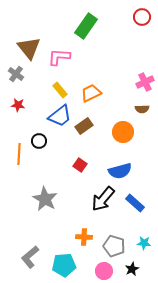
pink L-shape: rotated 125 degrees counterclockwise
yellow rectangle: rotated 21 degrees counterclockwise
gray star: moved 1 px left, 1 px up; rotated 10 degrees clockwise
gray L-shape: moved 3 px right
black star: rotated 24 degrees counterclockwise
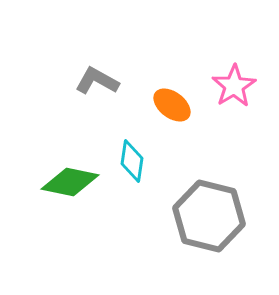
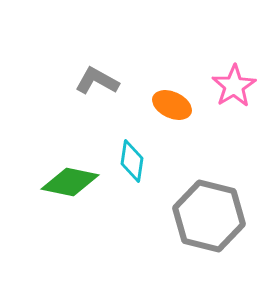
orange ellipse: rotated 12 degrees counterclockwise
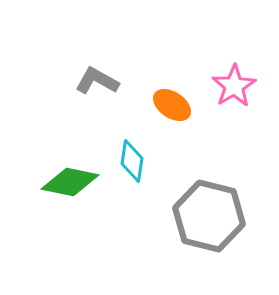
orange ellipse: rotated 9 degrees clockwise
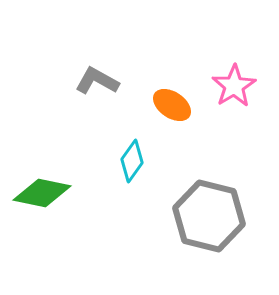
cyan diamond: rotated 27 degrees clockwise
green diamond: moved 28 px left, 11 px down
○ ○ ○ ○ ○
DIRECTIVE → Pull out each line above that contains the word "diamond".

RESULT BELOW →
cyan diamond: rotated 27 degrees clockwise
green diamond: moved 28 px left, 11 px down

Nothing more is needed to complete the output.